Search the listing below for "RELAY". Copy each matching line.

*****

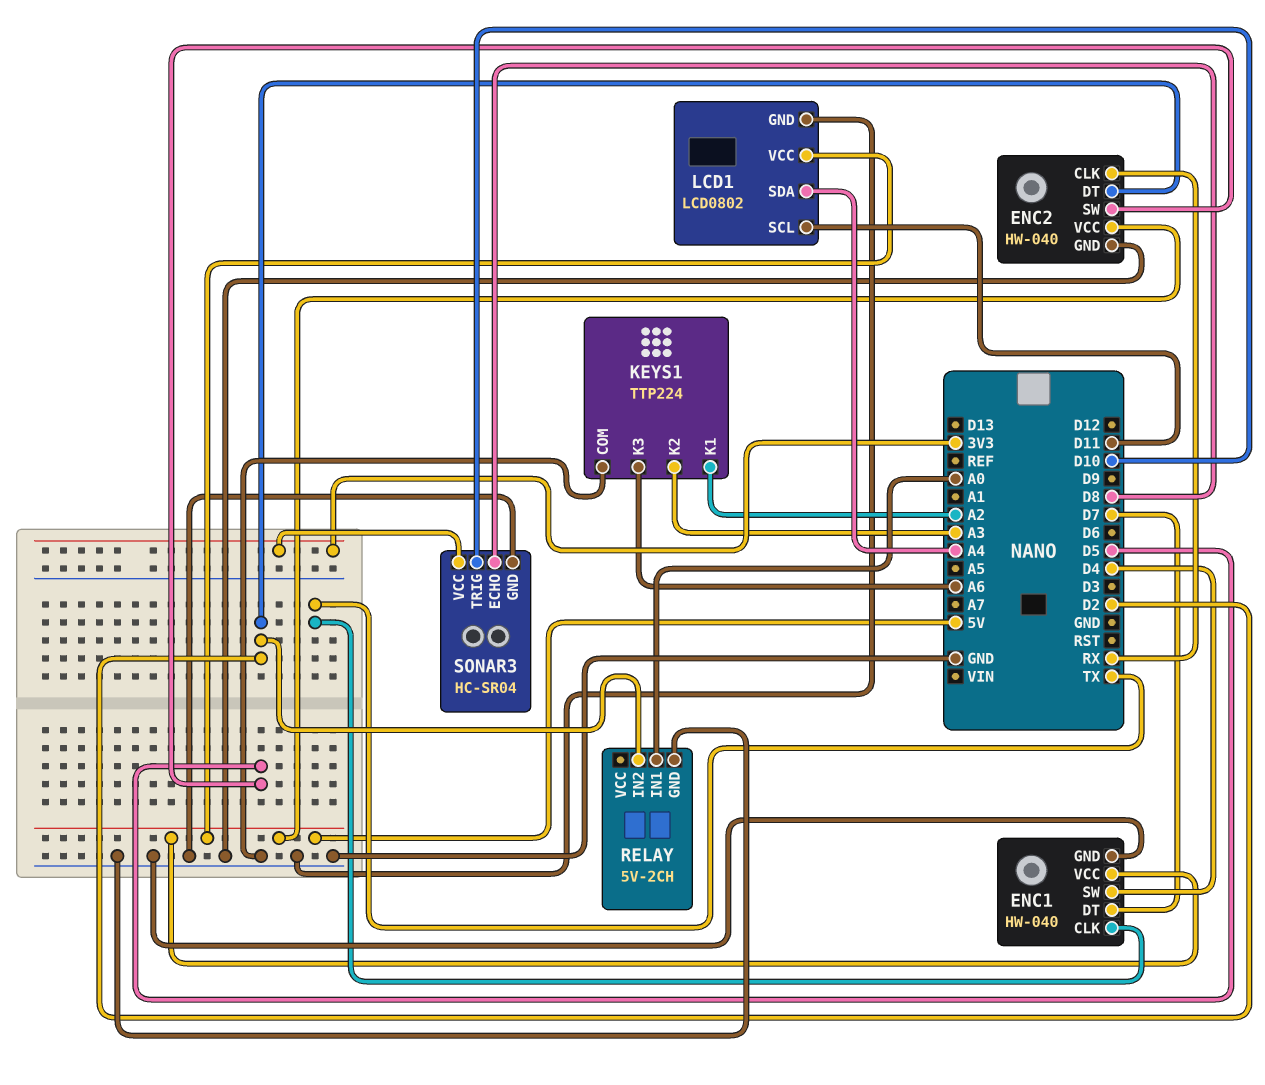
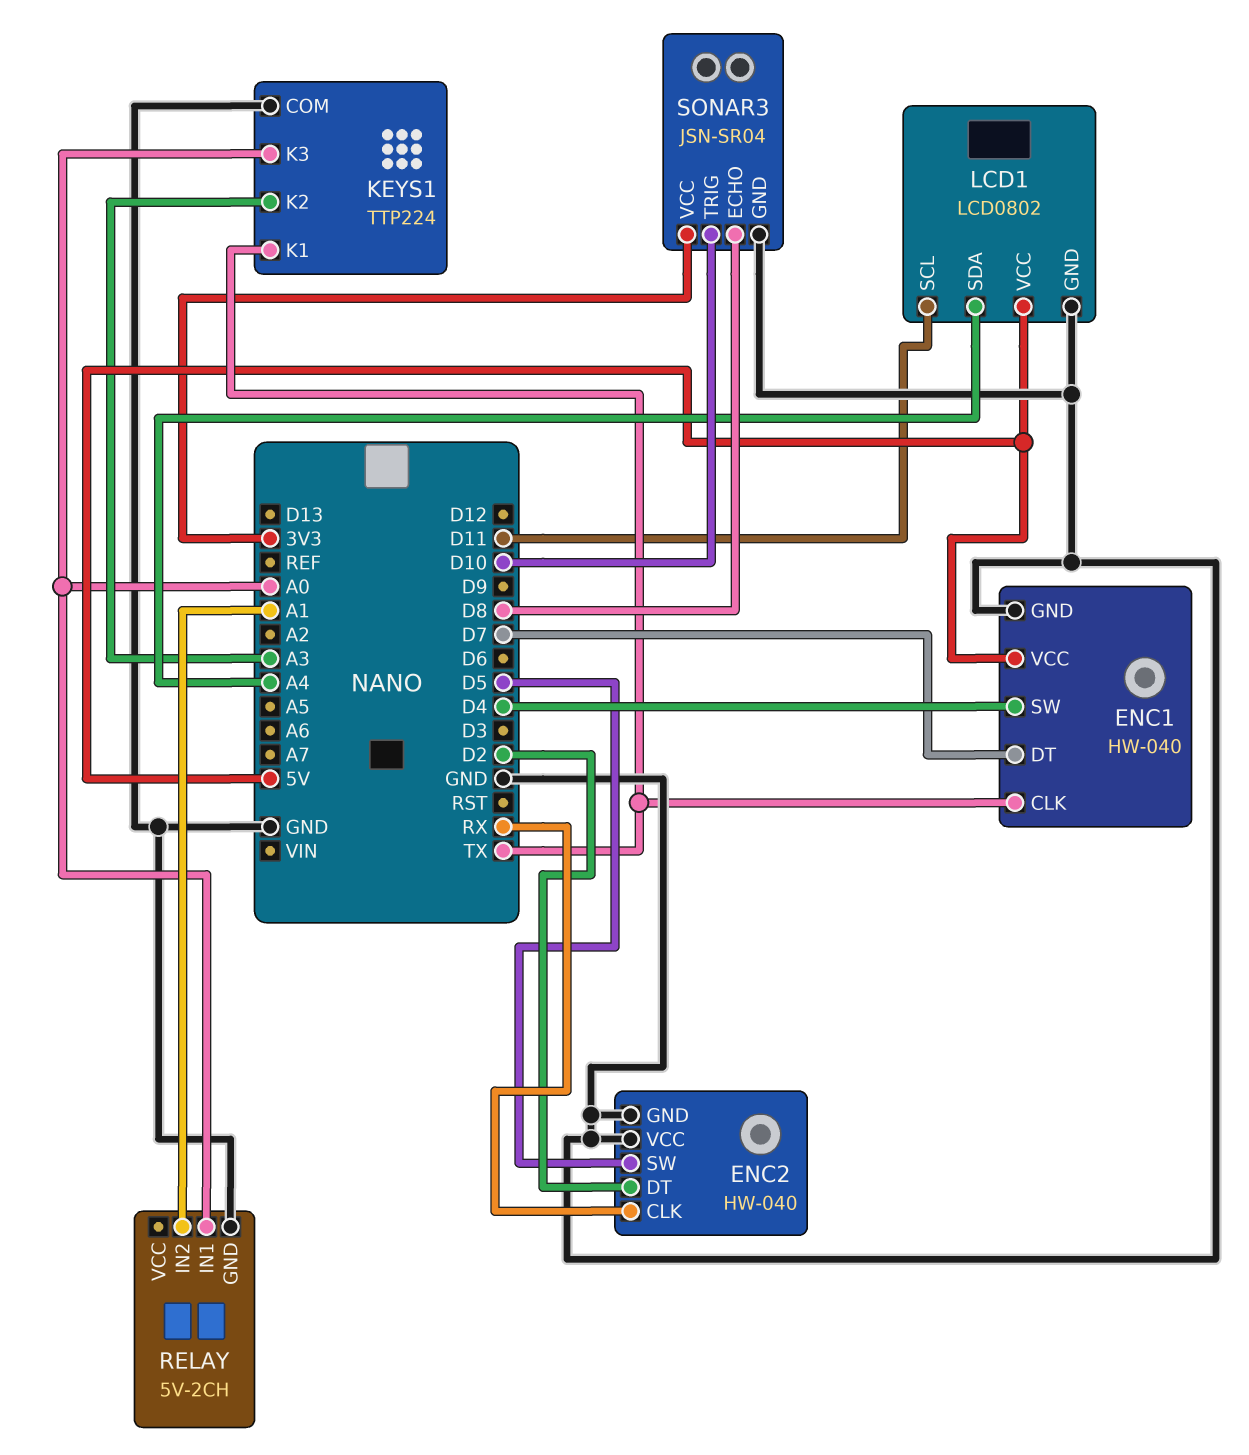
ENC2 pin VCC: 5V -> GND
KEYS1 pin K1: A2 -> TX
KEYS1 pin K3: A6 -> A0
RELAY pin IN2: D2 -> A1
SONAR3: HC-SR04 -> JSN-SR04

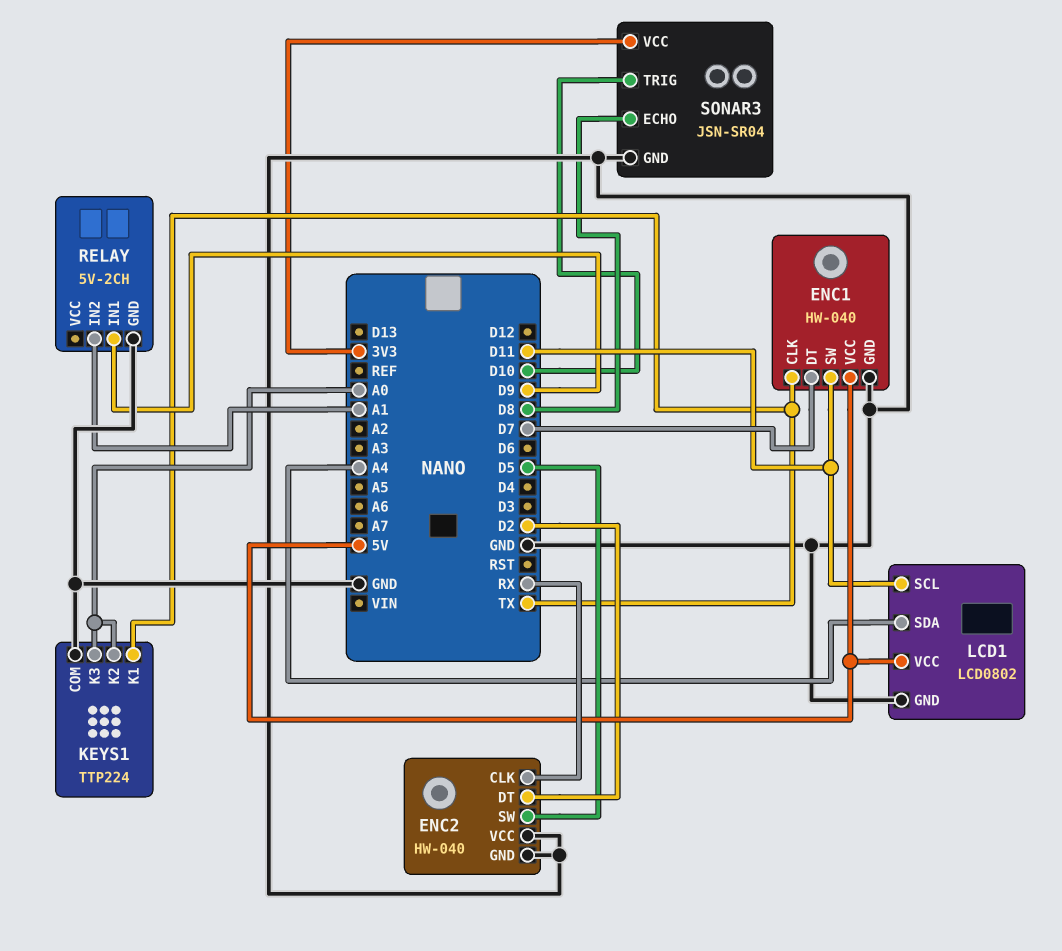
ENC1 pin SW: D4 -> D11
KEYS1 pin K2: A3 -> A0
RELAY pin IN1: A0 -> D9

*****

Answer box:
RELAY pin IN2: D2 -> A1
RELAY pin IN1: A0 -> D9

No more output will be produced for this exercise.